(Records drawn from a dataset)
◇ ◇ ◇ ◇

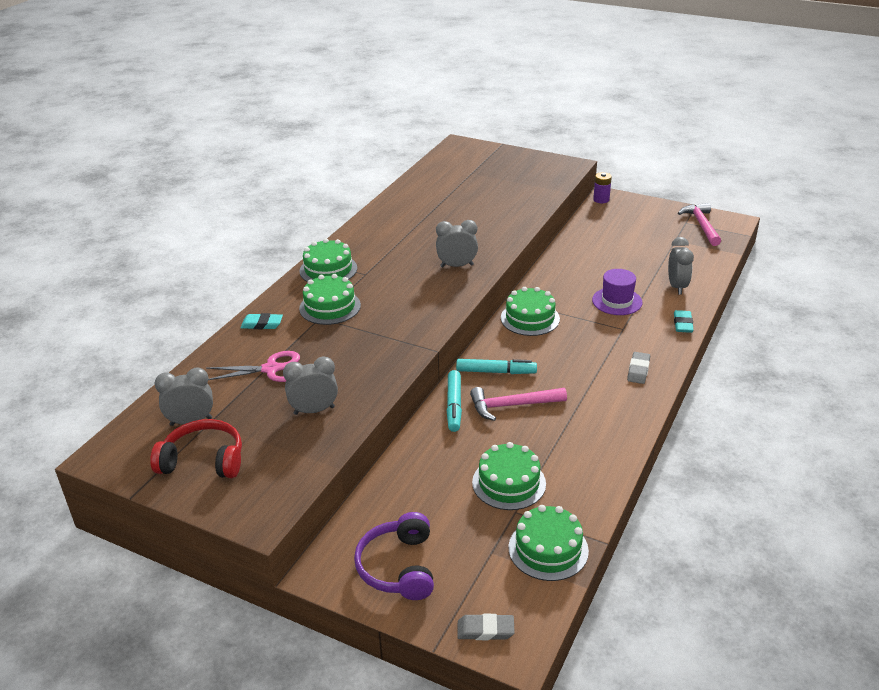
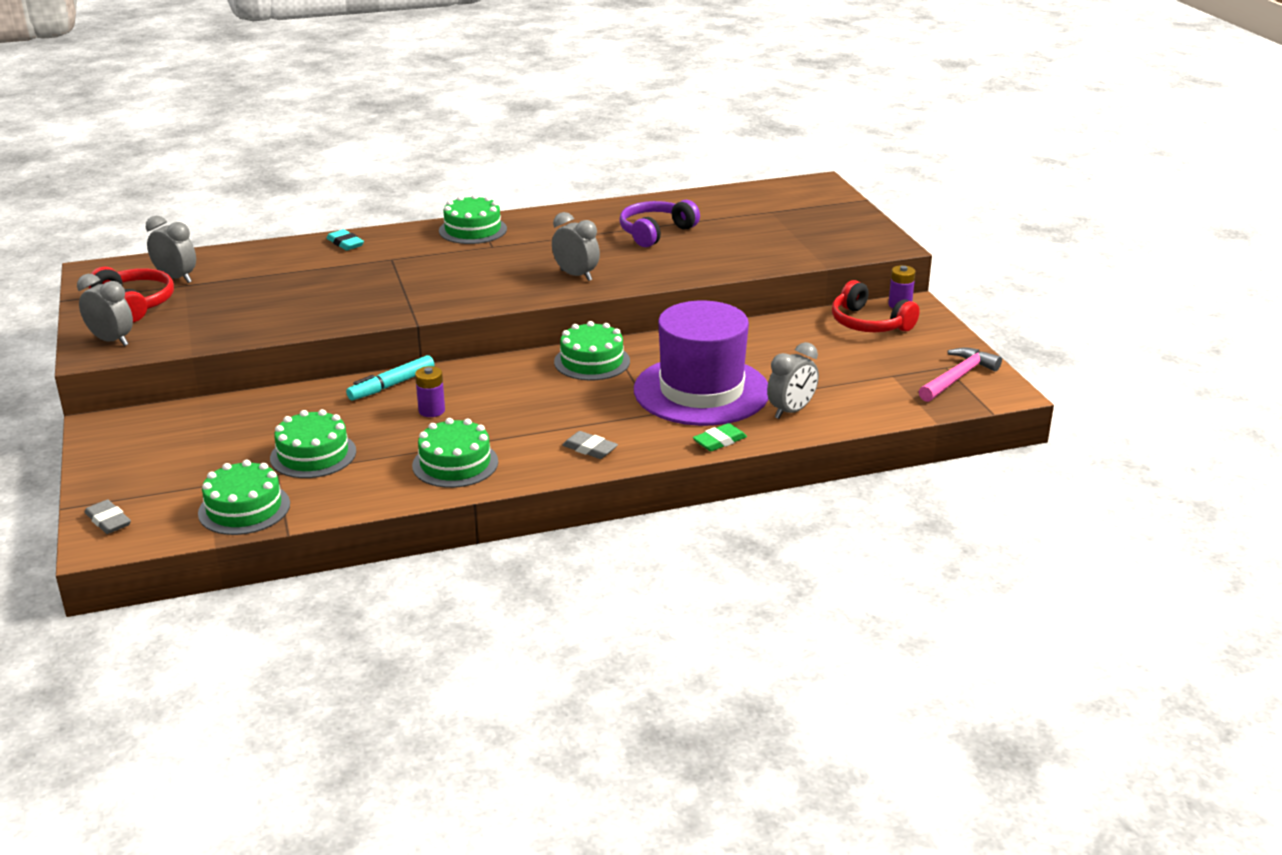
camera: 45 degrees right, 5 degrees down
pink scissors [206,351,300,382] -> none
grey clock [283,356,338,415] -> grey clock moved to [77,274,133,346]
green cake [299,274,361,325] -> green cake moved to [412,418,498,488]
purple headphones [354,512,434,600] -> purple headphones moved to [620,200,700,247]
turquoise marker [456,359,537,374] -> none
pink hammer [470,387,567,421] -> purple battery [415,366,445,417]
purple hat [592,269,642,315] -> purple hat [634,301,769,426], size x2.01
grey eraser [627,352,650,384] -> grey eraser turned 60 degrees clockwise [562,431,618,459]
turquoise eraser [674,310,694,333] -> green eraser [693,423,747,451]
none -> red headphones [832,280,920,332]

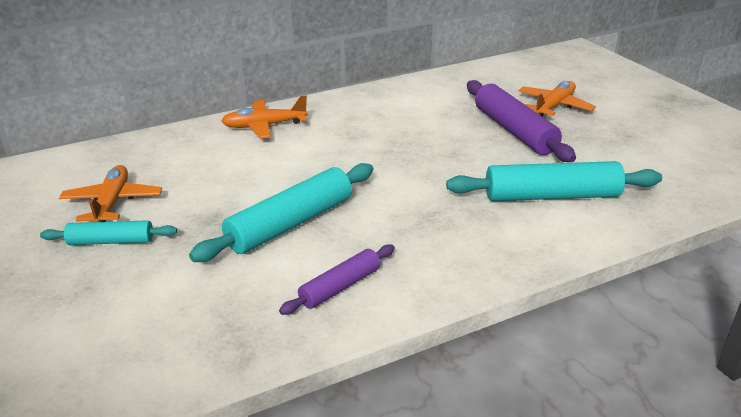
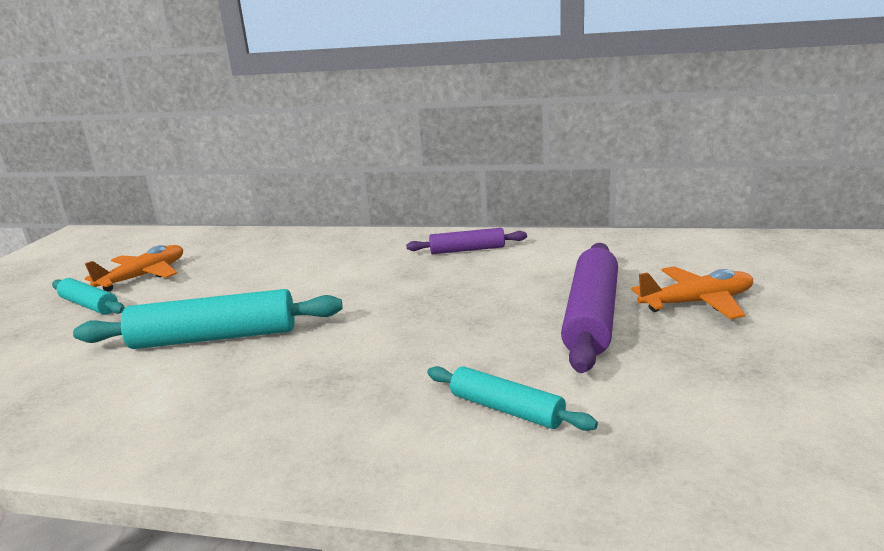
camera: 40 degrees right, 10 degrees down
orange plane [221,95,308,139] -> none
purple rolling pin [279,244,395,315] -> purple rolling pin moved to [406,228,527,254]
turquoise rolling pin [446,161,662,201] -> turquoise rolling pin [427,366,598,431], size x0.58

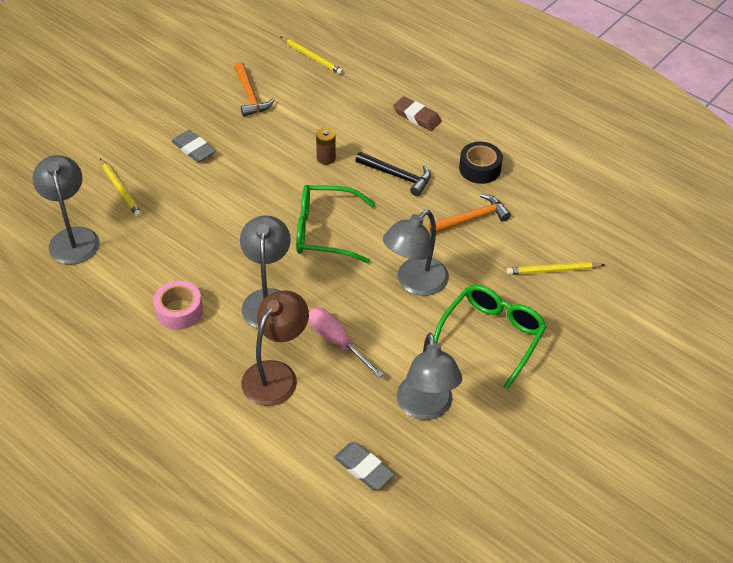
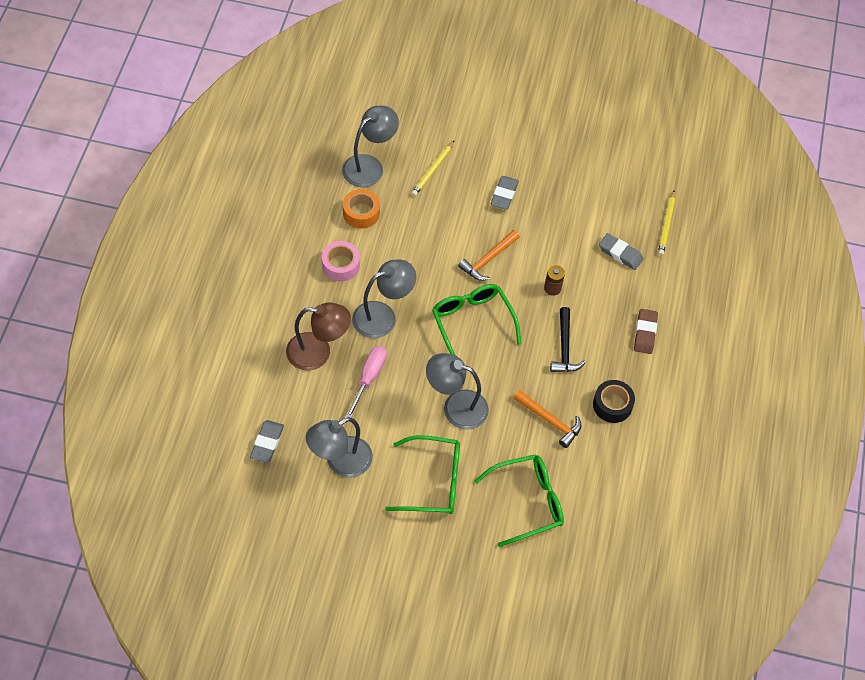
camera: 60 degrees right, 10 degrees up
orange hammer [234,62,275,117] -> orange hammer moved to [458,230,520,281]
yellow pencil [506,262,605,275] -> green glasses [475,454,564,547]
none -> orange tape [343,189,380,229]
none -> grey eraser [599,233,644,270]

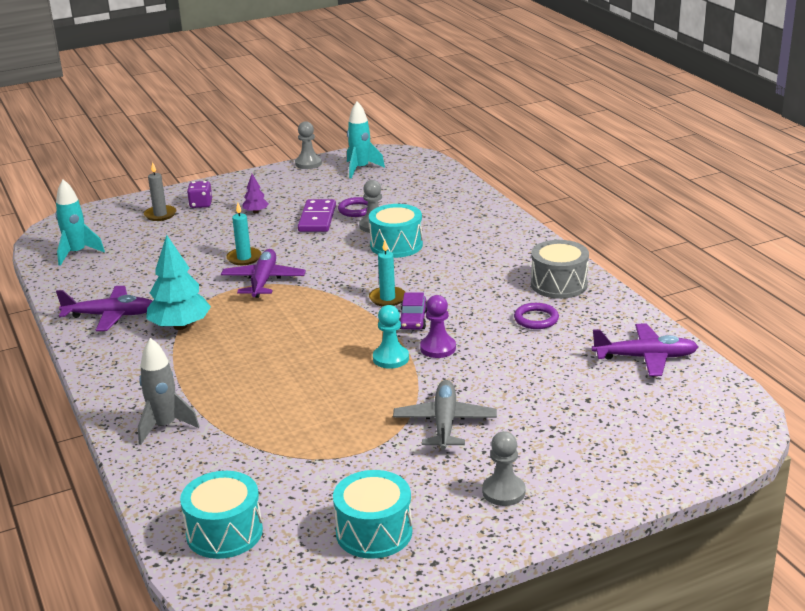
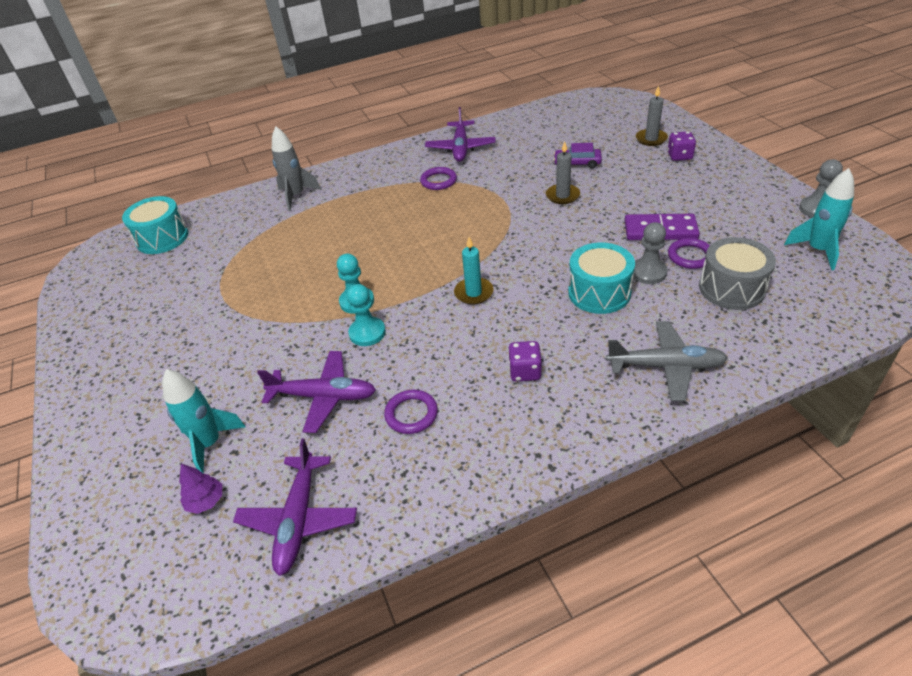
camera: 95 degrees right, 15 degrees up
turquoise rocket [56,180,105,266] -> turquoise rocket moved to [162,369,246,474]
turquoise tree [146,235,211,330] -> purple ring [420,167,457,190]
purple plane [221,249,306,298] -> purple plane moved to [257,351,376,433]
turquoise candle [226,203,262,265] -> grey candle [546,141,580,204]
purple tree [242,174,269,213] -> purple tree moved to [179,464,222,514]
turquoise drum [333,470,412,559] -> none
grey plane [393,380,497,450] -> grey plane moved to [606,321,728,401]
purple car [399,292,427,330] -> purple car moved to [554,143,602,168]
purple pawn [420,295,456,358] -> turquoise pawn [347,284,386,346]
grey pawn [482,431,526,506] -> none
grey drum [531,240,589,299] -> grey drum moved to [699,237,776,310]
none -> purple dice [508,341,542,382]

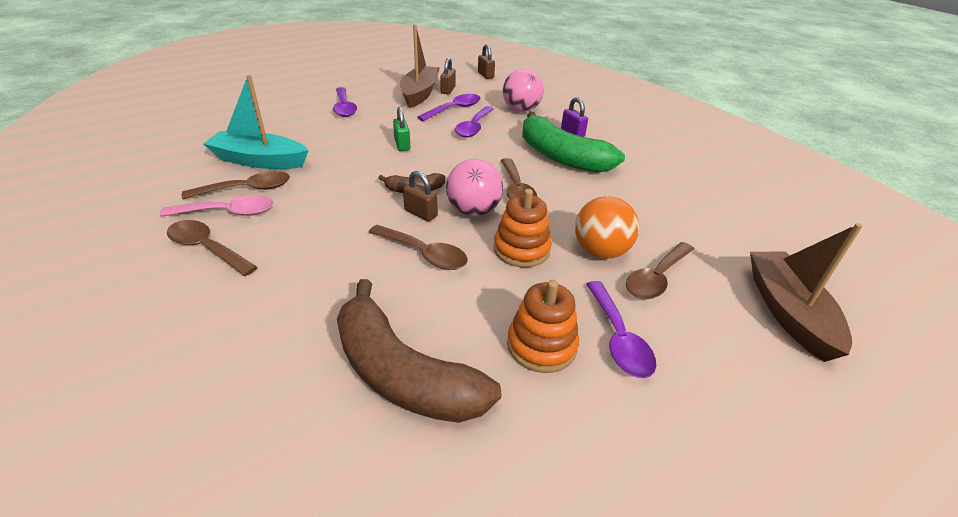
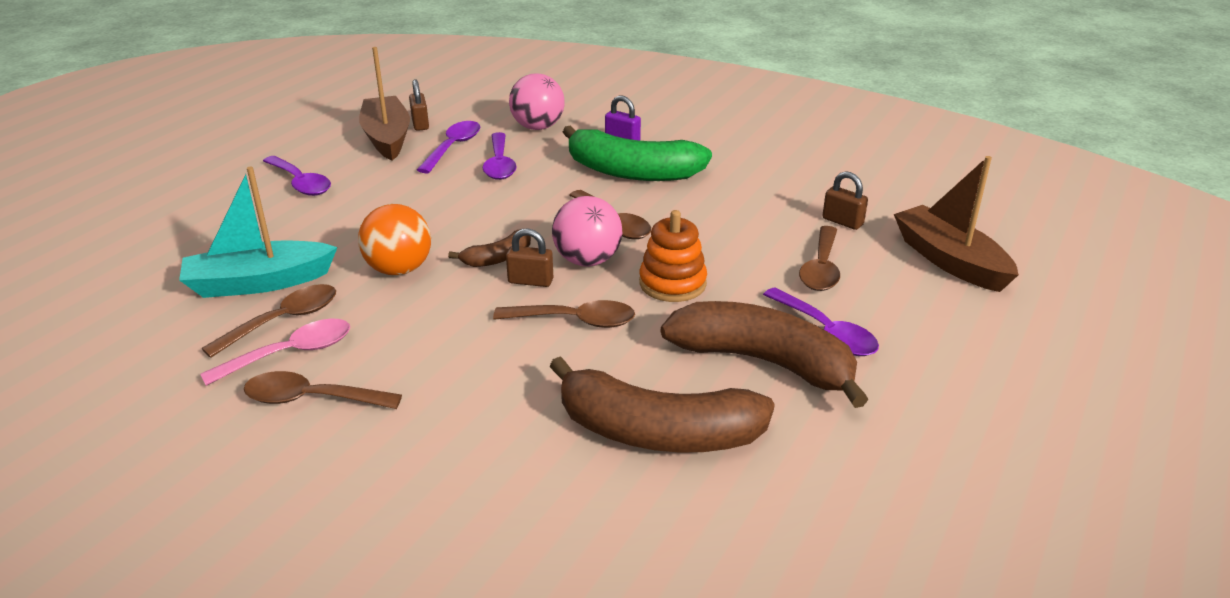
camera: 25 degrees left, 5 degrees down
green padlock [393,107,410,151] -> none
brown padlock [478,44,495,79] -> brown padlock moved to [823,171,868,230]
orange stacking toy [507,280,579,373] -> brown banana [661,301,869,408]
orange ball [575,196,639,259] -> orange ball moved to [358,204,431,275]

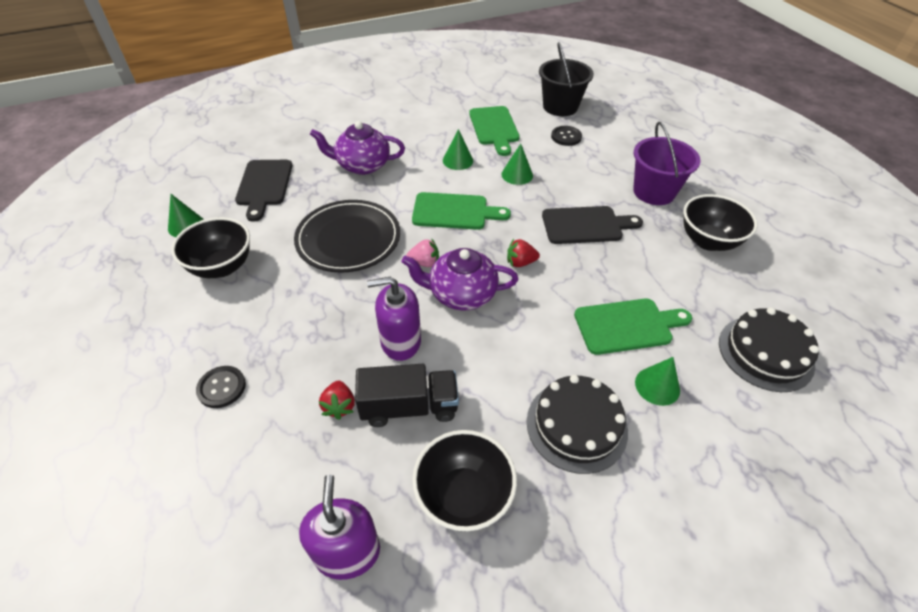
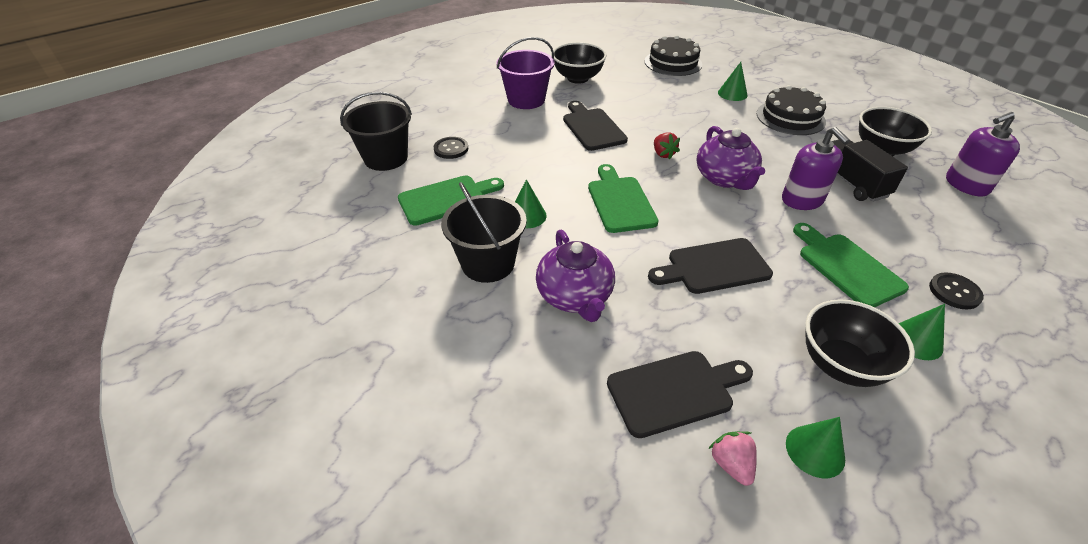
camera: 105 degrees left, 5 degrees down
black plate [294,200,400,273] -> black cutting board [648,238,773,294]
red strawberry [319,381,355,420] -> none
pink strawberry [406,238,439,267] -> pink strawberry moved to [709,431,757,486]
green cone [502,144,533,185] -> green cone moved to [899,304,945,360]
green cutting board [574,299,692,355] -> green cutting board moved to [793,223,909,307]
none -> black bucket [441,182,527,283]

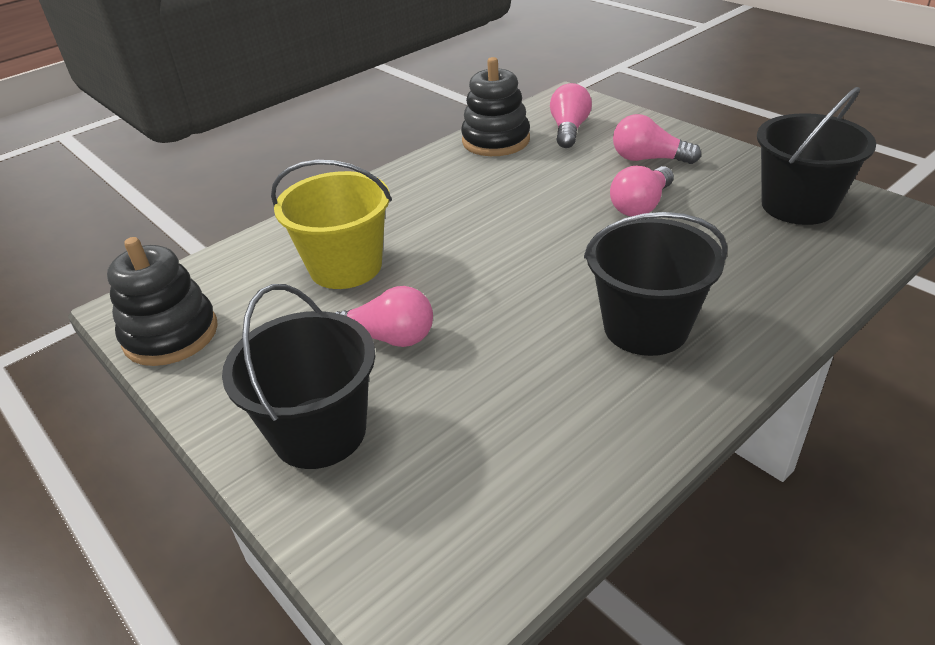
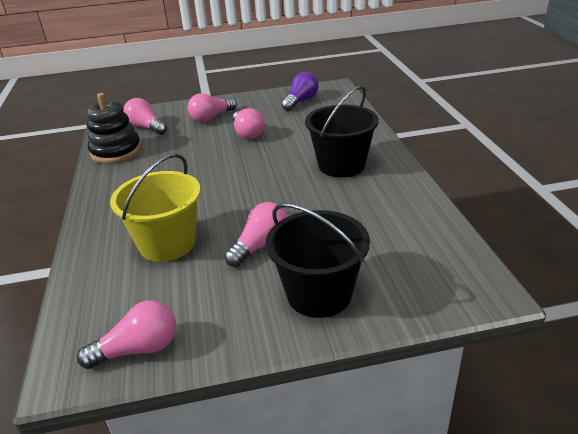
camera: 60 degrees left, 5 degrees down
black stacking toy [107,237,218,366] -> pink light bulb [77,300,176,369]
black bucket [757,87,876,225] -> purple light bulb [281,72,319,111]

◇ ◇ ◇ ◇

Each line of the data must be transcribed exactly; pictures are not carried over.

### Final answer
camera: 45 degrees right, 5 degrees down
pink scissors [206,351,300,382] -> none
grey clock [283,356,338,415] -> grey clock moved to [77,274,133,346]
green cake [299,274,361,325] -> green cake moved to [412,418,498,488]
purple headphones [354,512,434,600] -> purple headphones moved to [620,200,700,247]
turquoise marker [456,359,537,374] -> none
pink hammer [470,387,567,421] -> purple battery [415,366,445,417]
purple hat [592,269,642,315] -> purple hat [634,301,769,426], size x2.01
grey eraser [627,352,650,384] -> grey eraser turned 60 degrees clockwise [562,431,618,459]
turquoise eraser [674,310,694,333] -> green eraser [693,423,747,451]
none -> red headphones [832,280,920,332]

camera: 40 degrees right, 10 degrees down
orange plane [221,95,308,139] -> none
purple rolling pin [279,244,395,315] -> purple rolling pin moved to [406,228,527,254]
turquoise rolling pin [446,161,662,201] -> turquoise rolling pin [427,366,598,431], size x0.58

camera: 60 degrees right, 10 degrees up
orange hammer [234,62,275,117] -> orange hammer moved to [458,230,520,281]
yellow pencil [506,262,605,275] -> green glasses [475,454,564,547]
none -> orange tape [343,189,380,229]
none -> grey eraser [599,233,644,270]

camera: 95 degrees right, 15 degrees up
turquoise rocket [56,180,105,266] -> turquoise rocket moved to [162,369,246,474]
turquoise tree [146,235,211,330] -> purple ring [420,167,457,190]
purple plane [221,249,306,298] -> purple plane moved to [257,351,376,433]
turquoise candle [226,203,262,265] -> grey candle [546,141,580,204]
purple tree [242,174,269,213] -> purple tree moved to [179,464,222,514]
turquoise drum [333,470,412,559] -> none
grey plane [393,380,497,450] -> grey plane moved to [606,321,728,401]
purple car [399,292,427,330] -> purple car moved to [554,143,602,168]
purple pawn [420,295,456,358] -> turquoise pawn [347,284,386,346]
grey pawn [482,431,526,506] -> none
grey drum [531,240,589,299] -> grey drum moved to [699,237,776,310]
none -> purple dice [508,341,542,382]

camera: 25 degrees left, 5 degrees down
green padlock [393,107,410,151] -> none
brown padlock [478,44,495,79] -> brown padlock moved to [823,171,868,230]
orange stacking toy [507,280,579,373] -> brown banana [661,301,869,408]
orange ball [575,196,639,259] -> orange ball moved to [358,204,431,275]

camera: 105 degrees left, 5 degrees down
black plate [294,200,400,273] -> black cutting board [648,238,773,294]
red strawberry [319,381,355,420] -> none
pink strawberry [406,238,439,267] -> pink strawberry moved to [709,431,757,486]
green cone [502,144,533,185] -> green cone moved to [899,304,945,360]
green cutting board [574,299,692,355] -> green cutting board moved to [793,223,909,307]
none -> black bucket [441,182,527,283]

camera: 60 degrees left, 5 degrees down
black stacking toy [107,237,218,366] -> pink light bulb [77,300,176,369]
black bucket [757,87,876,225] -> purple light bulb [281,72,319,111]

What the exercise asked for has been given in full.